### Records from a data collection

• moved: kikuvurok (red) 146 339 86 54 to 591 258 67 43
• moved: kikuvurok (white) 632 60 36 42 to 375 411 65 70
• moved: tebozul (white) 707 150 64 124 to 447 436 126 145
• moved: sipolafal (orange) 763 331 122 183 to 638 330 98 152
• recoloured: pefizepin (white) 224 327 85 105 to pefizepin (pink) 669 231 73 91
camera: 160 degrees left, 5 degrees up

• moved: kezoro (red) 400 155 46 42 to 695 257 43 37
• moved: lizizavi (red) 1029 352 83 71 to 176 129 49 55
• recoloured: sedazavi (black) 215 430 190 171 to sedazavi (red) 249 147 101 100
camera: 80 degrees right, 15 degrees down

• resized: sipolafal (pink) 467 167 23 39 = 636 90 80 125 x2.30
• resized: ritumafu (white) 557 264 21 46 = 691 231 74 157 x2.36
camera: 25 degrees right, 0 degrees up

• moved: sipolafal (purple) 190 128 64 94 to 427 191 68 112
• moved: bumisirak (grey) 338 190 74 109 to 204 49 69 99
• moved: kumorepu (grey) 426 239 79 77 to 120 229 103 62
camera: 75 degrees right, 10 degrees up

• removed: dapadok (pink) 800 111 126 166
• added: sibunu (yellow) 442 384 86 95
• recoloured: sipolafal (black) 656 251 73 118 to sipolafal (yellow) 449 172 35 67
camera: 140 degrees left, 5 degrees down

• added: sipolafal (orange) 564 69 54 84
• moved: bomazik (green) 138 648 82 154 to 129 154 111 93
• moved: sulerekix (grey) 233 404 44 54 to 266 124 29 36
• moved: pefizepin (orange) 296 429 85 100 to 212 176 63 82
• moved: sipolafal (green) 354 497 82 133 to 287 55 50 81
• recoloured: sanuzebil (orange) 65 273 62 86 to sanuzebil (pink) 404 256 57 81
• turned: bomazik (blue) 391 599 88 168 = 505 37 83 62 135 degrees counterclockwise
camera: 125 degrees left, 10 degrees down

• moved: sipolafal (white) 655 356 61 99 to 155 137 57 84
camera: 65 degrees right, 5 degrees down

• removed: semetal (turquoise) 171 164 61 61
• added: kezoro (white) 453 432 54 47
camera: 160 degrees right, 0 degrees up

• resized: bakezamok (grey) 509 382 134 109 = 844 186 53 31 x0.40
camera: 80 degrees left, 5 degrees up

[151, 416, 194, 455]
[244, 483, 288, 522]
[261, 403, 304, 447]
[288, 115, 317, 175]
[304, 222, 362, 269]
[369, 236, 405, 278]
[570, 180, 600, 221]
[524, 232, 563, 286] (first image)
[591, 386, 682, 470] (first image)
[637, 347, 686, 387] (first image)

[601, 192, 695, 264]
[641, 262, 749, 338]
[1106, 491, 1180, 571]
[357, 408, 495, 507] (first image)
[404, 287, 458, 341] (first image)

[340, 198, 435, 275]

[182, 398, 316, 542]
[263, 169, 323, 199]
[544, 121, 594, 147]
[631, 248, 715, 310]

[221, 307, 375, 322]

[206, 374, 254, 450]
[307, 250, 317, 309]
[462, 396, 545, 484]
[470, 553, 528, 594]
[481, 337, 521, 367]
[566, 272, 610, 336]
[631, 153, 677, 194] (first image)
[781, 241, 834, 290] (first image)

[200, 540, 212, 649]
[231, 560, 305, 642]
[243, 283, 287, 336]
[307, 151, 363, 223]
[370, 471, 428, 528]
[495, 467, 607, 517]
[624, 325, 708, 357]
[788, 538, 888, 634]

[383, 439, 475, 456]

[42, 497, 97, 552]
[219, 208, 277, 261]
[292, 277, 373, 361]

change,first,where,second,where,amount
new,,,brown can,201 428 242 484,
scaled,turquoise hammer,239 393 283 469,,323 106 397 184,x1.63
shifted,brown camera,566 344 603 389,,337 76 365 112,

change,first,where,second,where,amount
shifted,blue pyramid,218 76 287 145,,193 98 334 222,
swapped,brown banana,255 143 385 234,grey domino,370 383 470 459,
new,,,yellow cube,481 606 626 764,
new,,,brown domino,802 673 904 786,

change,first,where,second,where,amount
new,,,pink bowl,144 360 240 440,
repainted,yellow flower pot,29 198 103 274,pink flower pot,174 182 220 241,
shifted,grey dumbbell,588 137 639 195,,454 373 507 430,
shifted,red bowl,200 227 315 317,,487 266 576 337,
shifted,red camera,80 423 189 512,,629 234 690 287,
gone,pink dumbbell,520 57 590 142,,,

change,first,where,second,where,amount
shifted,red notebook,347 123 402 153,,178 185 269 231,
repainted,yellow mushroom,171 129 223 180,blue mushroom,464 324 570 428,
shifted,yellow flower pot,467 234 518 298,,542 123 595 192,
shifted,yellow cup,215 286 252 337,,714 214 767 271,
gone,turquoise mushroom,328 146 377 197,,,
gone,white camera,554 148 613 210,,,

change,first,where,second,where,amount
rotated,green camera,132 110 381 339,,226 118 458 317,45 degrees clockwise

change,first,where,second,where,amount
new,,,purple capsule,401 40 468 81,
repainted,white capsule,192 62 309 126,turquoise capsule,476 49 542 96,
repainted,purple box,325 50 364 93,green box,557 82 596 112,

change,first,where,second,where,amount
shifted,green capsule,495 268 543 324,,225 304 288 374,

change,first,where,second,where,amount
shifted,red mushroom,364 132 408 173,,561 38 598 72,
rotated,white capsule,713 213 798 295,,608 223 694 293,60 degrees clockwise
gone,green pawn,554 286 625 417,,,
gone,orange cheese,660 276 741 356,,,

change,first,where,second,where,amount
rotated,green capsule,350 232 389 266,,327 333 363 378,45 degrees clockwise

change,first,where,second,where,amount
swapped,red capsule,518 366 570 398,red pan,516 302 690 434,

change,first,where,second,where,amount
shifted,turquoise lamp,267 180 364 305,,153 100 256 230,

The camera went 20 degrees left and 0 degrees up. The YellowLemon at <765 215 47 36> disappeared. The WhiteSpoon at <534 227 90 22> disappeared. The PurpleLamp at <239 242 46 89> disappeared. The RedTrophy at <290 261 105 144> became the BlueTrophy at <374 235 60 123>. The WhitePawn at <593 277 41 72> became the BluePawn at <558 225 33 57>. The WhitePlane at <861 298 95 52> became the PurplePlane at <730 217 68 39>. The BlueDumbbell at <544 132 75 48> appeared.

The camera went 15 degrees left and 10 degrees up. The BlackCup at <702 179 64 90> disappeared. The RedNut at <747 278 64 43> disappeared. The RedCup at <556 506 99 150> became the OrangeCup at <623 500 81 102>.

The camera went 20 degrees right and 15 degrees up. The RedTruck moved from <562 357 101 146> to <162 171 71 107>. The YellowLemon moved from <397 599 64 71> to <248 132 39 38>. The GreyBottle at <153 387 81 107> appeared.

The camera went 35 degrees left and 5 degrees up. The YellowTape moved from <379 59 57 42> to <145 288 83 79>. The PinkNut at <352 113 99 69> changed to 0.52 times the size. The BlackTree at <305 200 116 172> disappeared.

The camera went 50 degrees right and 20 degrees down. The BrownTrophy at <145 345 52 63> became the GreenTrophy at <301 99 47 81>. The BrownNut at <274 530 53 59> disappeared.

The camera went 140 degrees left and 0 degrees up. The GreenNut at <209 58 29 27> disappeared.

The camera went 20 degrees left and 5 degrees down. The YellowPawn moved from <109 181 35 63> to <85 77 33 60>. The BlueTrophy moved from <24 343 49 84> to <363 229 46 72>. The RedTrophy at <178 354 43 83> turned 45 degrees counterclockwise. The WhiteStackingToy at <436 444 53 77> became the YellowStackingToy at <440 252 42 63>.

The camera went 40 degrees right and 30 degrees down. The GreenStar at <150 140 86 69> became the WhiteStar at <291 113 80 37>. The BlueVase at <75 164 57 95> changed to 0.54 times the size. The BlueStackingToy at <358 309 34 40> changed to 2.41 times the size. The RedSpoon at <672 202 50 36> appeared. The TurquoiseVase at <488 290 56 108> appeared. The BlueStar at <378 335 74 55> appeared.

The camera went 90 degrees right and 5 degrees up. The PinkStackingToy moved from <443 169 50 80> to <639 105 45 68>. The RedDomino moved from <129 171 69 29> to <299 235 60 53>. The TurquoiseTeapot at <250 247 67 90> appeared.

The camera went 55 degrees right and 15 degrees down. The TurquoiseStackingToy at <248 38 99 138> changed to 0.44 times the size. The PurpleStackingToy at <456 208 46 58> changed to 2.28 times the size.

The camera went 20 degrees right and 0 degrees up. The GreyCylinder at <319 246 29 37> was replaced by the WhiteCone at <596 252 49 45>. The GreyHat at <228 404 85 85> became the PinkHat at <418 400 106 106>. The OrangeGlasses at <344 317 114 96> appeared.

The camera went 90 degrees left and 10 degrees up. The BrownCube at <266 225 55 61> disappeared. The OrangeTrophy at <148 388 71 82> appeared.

### Task brief
Copy, please, every line from the start of the entries down to the line that holds "669 231 73 91", with both of those lines included and no others.

### Finished exercise
• moved: kikuvurok (red) 146 339 86 54 to 591 258 67 43
• moved: kikuvurok (white) 632 60 36 42 to 375 411 65 70
• moved: tebozul (white) 707 150 64 124 to 447 436 126 145
• moved: sipolafal (orange) 763 331 122 183 to 638 330 98 152
• recoloured: pefizepin (white) 224 327 85 105 to pefizepin (pink) 669 231 73 91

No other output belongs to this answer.